Task directions - Extract the listing below in full, unchanged.

Exercise material -
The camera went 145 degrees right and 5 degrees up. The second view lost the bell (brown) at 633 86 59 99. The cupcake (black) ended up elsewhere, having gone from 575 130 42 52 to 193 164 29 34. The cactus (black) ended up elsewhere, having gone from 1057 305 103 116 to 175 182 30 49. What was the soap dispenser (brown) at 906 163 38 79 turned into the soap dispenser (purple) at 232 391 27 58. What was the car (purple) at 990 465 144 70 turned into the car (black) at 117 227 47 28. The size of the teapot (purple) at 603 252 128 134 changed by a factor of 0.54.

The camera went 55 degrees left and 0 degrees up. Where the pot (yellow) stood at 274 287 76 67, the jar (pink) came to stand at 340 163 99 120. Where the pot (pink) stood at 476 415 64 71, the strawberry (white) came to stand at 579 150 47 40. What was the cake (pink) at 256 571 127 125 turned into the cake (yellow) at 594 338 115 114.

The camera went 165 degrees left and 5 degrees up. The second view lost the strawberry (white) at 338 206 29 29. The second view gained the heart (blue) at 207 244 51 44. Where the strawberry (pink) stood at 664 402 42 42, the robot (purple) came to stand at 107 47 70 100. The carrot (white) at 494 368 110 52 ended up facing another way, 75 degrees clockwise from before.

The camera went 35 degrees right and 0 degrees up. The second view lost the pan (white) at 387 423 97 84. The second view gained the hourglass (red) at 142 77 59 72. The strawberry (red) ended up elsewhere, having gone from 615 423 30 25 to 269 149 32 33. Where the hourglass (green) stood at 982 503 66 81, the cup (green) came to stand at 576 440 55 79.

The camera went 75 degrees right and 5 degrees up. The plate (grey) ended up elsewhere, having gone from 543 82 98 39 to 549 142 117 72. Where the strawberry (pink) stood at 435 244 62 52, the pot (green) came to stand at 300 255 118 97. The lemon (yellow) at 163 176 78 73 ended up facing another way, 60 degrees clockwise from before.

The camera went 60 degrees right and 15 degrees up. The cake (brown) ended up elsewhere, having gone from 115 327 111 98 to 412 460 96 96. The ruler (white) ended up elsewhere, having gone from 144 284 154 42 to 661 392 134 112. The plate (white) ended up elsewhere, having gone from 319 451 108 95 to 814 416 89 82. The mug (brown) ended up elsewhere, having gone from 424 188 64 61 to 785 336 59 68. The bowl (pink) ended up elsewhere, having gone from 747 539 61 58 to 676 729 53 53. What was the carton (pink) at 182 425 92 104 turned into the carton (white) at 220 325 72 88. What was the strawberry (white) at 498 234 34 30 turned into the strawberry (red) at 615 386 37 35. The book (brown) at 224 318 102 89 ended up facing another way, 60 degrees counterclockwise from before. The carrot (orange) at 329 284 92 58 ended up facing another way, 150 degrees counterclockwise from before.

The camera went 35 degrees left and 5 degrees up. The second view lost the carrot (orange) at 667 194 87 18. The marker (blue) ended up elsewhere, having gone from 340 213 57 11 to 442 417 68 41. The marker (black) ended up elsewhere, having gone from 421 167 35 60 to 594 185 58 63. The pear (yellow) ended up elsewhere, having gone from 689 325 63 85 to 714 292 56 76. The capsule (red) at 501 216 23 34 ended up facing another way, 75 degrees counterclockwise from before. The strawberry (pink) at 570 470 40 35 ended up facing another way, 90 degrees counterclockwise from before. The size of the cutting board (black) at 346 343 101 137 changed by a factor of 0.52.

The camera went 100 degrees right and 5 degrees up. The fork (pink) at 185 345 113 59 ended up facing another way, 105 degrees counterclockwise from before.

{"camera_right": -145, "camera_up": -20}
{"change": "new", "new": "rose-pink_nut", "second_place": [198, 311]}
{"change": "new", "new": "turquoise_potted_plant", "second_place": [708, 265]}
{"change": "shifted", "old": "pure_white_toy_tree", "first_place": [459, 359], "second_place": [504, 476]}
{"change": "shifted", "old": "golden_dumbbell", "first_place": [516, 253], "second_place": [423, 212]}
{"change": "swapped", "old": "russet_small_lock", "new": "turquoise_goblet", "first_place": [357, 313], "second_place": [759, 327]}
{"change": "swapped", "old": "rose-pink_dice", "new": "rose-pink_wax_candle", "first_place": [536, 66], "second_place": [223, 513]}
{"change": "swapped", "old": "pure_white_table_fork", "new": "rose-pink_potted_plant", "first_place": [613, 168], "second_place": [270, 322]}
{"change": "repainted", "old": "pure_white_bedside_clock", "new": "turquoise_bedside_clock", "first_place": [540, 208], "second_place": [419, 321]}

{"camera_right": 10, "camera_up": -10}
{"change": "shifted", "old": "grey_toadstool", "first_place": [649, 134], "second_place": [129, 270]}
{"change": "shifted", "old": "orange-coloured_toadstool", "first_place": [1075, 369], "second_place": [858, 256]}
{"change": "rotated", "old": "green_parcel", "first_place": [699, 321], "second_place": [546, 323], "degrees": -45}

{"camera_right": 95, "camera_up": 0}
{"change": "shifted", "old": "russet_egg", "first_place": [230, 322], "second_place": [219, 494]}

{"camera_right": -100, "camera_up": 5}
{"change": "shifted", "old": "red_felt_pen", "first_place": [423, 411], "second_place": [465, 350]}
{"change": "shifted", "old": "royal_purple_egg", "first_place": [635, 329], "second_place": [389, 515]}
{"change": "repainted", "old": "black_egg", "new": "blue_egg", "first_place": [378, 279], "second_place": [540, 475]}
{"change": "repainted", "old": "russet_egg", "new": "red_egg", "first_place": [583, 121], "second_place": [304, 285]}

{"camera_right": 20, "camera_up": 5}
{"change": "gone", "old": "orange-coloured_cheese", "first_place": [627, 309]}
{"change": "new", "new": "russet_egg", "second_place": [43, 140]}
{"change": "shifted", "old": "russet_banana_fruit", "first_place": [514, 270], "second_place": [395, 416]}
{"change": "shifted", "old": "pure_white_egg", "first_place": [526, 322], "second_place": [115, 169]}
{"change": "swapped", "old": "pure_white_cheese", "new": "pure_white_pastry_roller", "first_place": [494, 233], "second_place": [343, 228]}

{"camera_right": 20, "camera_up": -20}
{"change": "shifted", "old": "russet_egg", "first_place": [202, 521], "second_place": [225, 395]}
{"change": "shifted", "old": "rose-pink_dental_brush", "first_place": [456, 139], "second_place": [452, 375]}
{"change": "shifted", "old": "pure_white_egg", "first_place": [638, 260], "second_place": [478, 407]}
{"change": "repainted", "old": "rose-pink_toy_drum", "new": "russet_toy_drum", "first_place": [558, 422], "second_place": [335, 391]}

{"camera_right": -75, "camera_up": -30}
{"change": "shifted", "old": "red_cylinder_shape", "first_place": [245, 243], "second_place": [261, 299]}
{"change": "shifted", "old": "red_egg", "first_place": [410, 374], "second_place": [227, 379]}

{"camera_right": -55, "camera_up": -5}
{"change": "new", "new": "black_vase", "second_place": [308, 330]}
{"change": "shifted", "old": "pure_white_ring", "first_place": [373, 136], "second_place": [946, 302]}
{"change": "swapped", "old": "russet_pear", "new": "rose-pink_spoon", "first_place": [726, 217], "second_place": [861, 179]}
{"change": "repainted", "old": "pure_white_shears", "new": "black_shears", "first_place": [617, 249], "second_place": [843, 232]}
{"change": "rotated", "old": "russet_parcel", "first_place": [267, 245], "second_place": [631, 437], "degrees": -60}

Result for this task -
The camera went 145 degrees right and 5 degrees up. The second view lost the bell (brown) at 633 86 59 99. The cupcake (black) ended up elsewhere, having gone from 575 130 42 52 to 193 164 29 34. The cactus (black) ended up elsewhere, having gone from 1057 305 103 116 to 175 182 30 49. What was the soap dispenser (brown) at 906 163 38 79 turned into the soap dispenser (purple) at 232 391 27 58. What was the car (purple) at 990 465 144 70 turned into the car (black) at 117 227 47 28. The size of the teapot (purple) at 603 252 128 134 changed by a factor of 0.54.

The camera went 55 degrees left and 0 degrees up. Where the pot (yellow) stood at 274 287 76 67, the jar (pink) came to stand at 340 163 99 120. Where the pot (pink) stood at 476 415 64 71, the strawberry (white) came to stand at 579 150 47 40. What was the cake (pink) at 256 571 127 125 turned into the cake (yellow) at 594 338 115 114.

The camera went 165 degrees left and 5 degrees up. The second view lost the strawberry (white) at 338 206 29 29. The second view gained the heart (blue) at 207 244 51 44. Where the strawberry (pink) stood at 664 402 42 42, the robot (purple) came to stand at 107 47 70 100. The carrot (white) at 494 368 110 52 ended up facing another way, 75 degrees clockwise from before.

The camera went 35 degrees right and 0 degrees up. The second view lost the pan (white) at 387 423 97 84. The second view gained the hourglass (red) at 142 77 59 72. The strawberry (red) ended up elsewhere, having gone from 615 423 30 25 to 269 149 32 33. Where the hourglass (green) stood at 982 503 66 81, the cup (green) came to stand at 576 440 55 79.

The camera went 75 degrees right and 5 degrees up. The plate (grey) ended up elsewhere, having gone from 543 82 98 39 to 549 142 117 72. Where the strawberry (pink) stood at 435 244 62 52, the pot (green) came to stand at 300 255 118 97. The lemon (yellow) at 163 176 78 73 ended up facing another way, 60 degrees clockwise from before.

The camera went 60 degrees right and 15 degrees up. The cake (brown) ended up elsewhere, having gone from 115 327 111 98 to 412 460 96 96. The ruler (white) ended up elsewhere, having gone from 144 284 154 42 to 661 392 134 112. The plate (white) ended up elsewhere, having gone from 319 451 108 95 to 814 416 89 82. The mug (brown) ended up elsewhere, having gone from 424 188 64 61 to 785 336 59 68. The bowl (pink) ended up elsewhere, having gone from 747 539 61 58 to 676 729 53 53. What was the carton (pink) at 182 425 92 104 turned into the carton (white) at 220 325 72 88. What was the strawberry (white) at 498 234 34 30 turned into the strawberry (red) at 615 386 37 35. The book (brown) at 224 318 102 89 ended up facing another way, 60 degrees counterclockwise from before. The carrot (orange) at 329 284 92 58 ended up facing another way, 150 degrees counterclockwise from before.

The camera went 35 degrees left and 5 degrees up. The second view lost the carrot (orange) at 667 194 87 18. The marker (blue) ended up elsewhere, having gone from 340 213 57 11 to 442 417 68 41. The marker (black) ended up elsewhere, having gone from 421 167 35 60 to 594 185 58 63. The pear (yellow) ended up elsewhere, having gone from 689 325 63 85 to 714 292 56 76. The capsule (red) at 501 216 23 34 ended up facing another way, 75 degrees counterclockwise from before. The strawberry (pink) at 570 470 40 35 ended up facing another way, 90 degrees counterclockwise from before. The size of the cutting board (black) at 346 343 101 137 changed by a factor of 0.52.

The camera went 100 degrees right and 5 degrees up. The fork (pink) at 185 345 113 59 ended up facing another way, 105 degrees counterclockwise from before.

{"camera_right": -145, "camera_up": -20}
{"change": "new", "new": "rose-pink_nut", "second_place": [198, 311]}
{"change": "new", "new": "turquoise_potted_plant", "second_place": [708, 265]}
{"change": "shifted", "old": "pure_white_toy_tree", "first_place": [459, 359], "second_place": [504, 476]}
{"change": "shifted", "old": "golden_dumbbell", "first_place": [516, 253], "second_place": [423, 212]}
{"change": "swapped", "old": "russet_small_lock", "new": "turquoise_goblet", "first_place": [357, 313], "second_place": [759, 327]}
{"change": "swapped", "old": "rose-pink_dice", "new": "rose-pink_wax_candle", "first_place": [536, 66], "second_place": [223, 513]}
{"change": "swapped", "old": "pure_white_table_fork", "new": "rose-pink_potted_plant", "first_place": [613, 168], "second_place": [270, 322]}
{"change": "repainted", "old": "pure_white_bedside_clock", "new": "turquoise_bedside_clock", "first_place": [540, 208], "second_place": [419, 321]}

{"camera_right": 10, "camera_up": -10}
{"change": "shifted", "old": "grey_toadstool", "first_place": [649, 134], "second_place": [129, 270]}
{"change": "shifted", "old": "orange-coloured_toadstool", "first_place": [1075, 369], "second_place": [858, 256]}
{"change": "rotated", "old": "green_parcel", "first_place": [699, 321], "second_place": [546, 323], "degrees": -45}

{"camera_right": 95, "camera_up": 0}
{"change": "shifted", "old": "russet_egg", "first_place": [230, 322], "second_place": [219, 494]}

{"camera_right": -100, "camera_up": 5}
{"change": "shifted", "old": "red_felt_pen", "first_place": [423, 411], "second_place": [465, 350]}
{"change": "shifted", "old": "royal_purple_egg", "first_place": [635, 329], "second_place": [389, 515]}
{"change": "repainted", "old": "black_egg", "new": "blue_egg", "first_place": [378, 279], "second_place": [540, 475]}
{"change": "repainted", "old": "russet_egg", "new": "red_egg", "first_place": [583, 121], "second_place": [304, 285]}

{"camera_right": 20, "camera_up": 5}
{"change": "gone", "old": "orange-coloured_cheese", "first_place": [627, 309]}
{"change": "new", "new": "russet_egg", "second_place": [43, 140]}
{"change": "shifted", "old": "russet_banana_fruit", "first_place": [514, 270], "second_place": [395, 416]}
{"change": "shifted", "old": "pure_white_egg", "first_place": [526, 322], "second_place": [115, 169]}
{"change": "swapped", "old": "pure_white_cheese", "new": "pure_white_pastry_roller", "first_place": [494, 233], "second_place": [343, 228]}

{"camera_right": 20, "camera_up": -20}
{"change": "shifted", "old": "russet_egg", "first_place": [202, 521], "second_place": [225, 395]}
{"change": "shifted", "old": "rose-pink_dental_brush", "first_place": [456, 139], "second_place": [452, 375]}
{"change": "shifted", "old": "pure_white_egg", "first_place": [638, 260], "second_place": [478, 407]}
{"change": "repainted", "old": "rose-pink_toy_drum", "new": "russet_toy_drum", "first_place": [558, 422], "second_place": [335, 391]}

{"camera_right": -75, "camera_up": -30}
{"change": "shifted", "old": "red_cylinder_shape", "first_place": [245, 243], "second_place": [261, 299]}
{"change": "shifted", "old": "red_egg", "first_place": [410, 374], "second_place": [227, 379]}

{"camera_right": -55, "camera_up": -5}
{"change": "new", "new": "black_vase", "second_place": [308, 330]}
{"change": "shifted", "old": "pure_white_ring", "first_place": [373, 136], "second_place": [946, 302]}
{"change": "swapped", "old": "russet_pear", "new": "rose-pink_spoon", "first_place": [726, 217], "second_place": [861, 179]}
{"change": "repainted", "old": "pure_white_shears", "new": "black_shears", "first_place": [617, 249], "second_place": [843, 232]}
{"change": "rotated", "old": "russet_parcel", "first_place": [267, 245], "second_place": [631, 437], "degrees": -60}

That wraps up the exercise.